PROBLEM DESCRIPTION: Reproduce the rows word for word, starting at the one that contains "cyan semicircle: moved" and ending at the one that contains "gray rectangle: moved 7 px right, 4 px up", with both included.

DATA SECTION:
▼▼▼
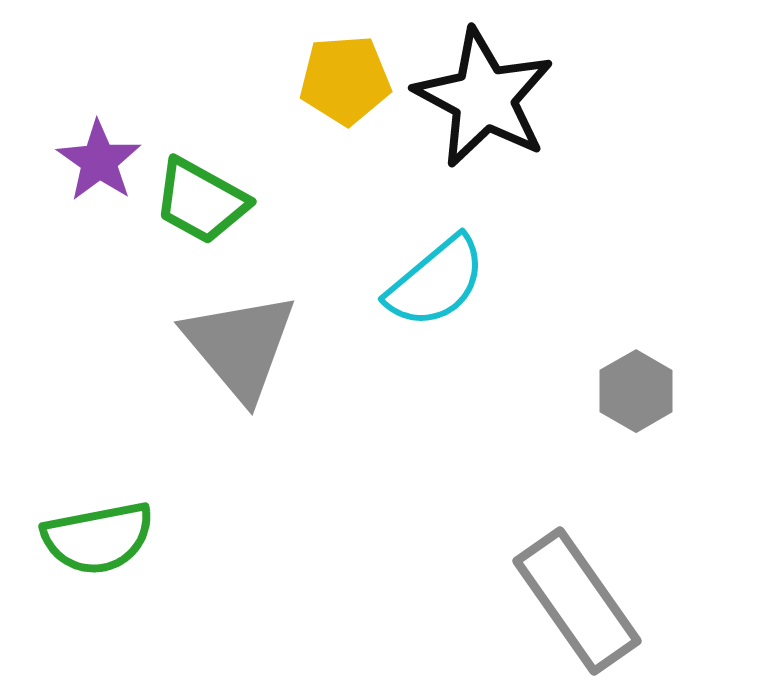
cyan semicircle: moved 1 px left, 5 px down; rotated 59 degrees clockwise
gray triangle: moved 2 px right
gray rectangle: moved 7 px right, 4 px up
▲▲▲
▼▼▼
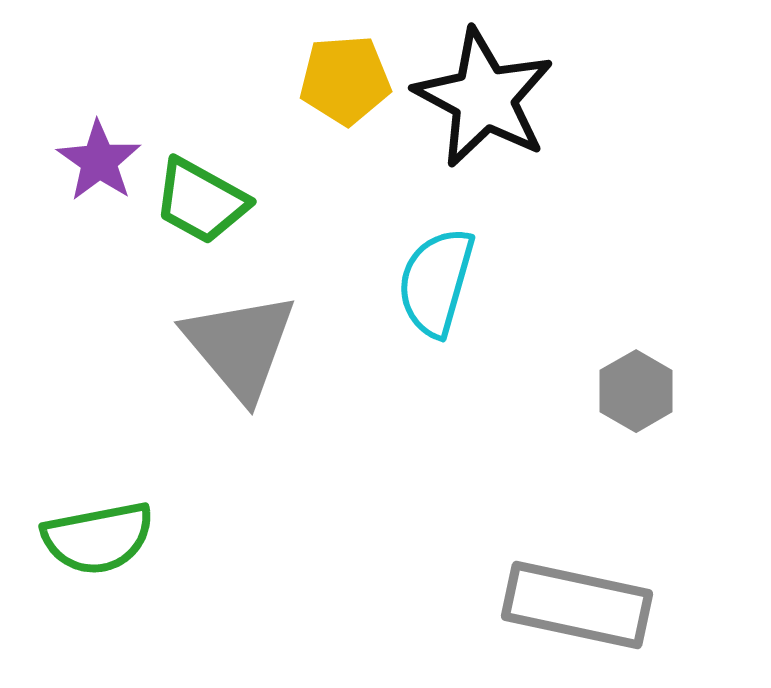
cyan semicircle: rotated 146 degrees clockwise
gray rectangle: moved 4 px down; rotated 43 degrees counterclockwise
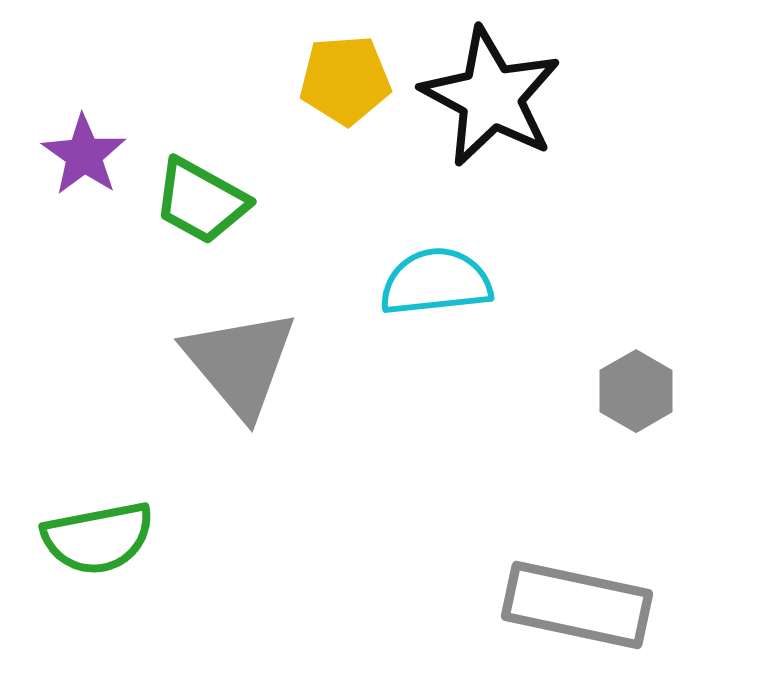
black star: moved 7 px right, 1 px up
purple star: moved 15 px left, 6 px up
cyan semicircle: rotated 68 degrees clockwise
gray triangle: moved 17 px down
▲▲▲
RIGHT ANSWER:
cyan semicircle: moved 1 px left, 5 px down; rotated 59 degrees clockwise
gray triangle: moved 2 px right
gray rectangle: moved 7 px right, 4 px up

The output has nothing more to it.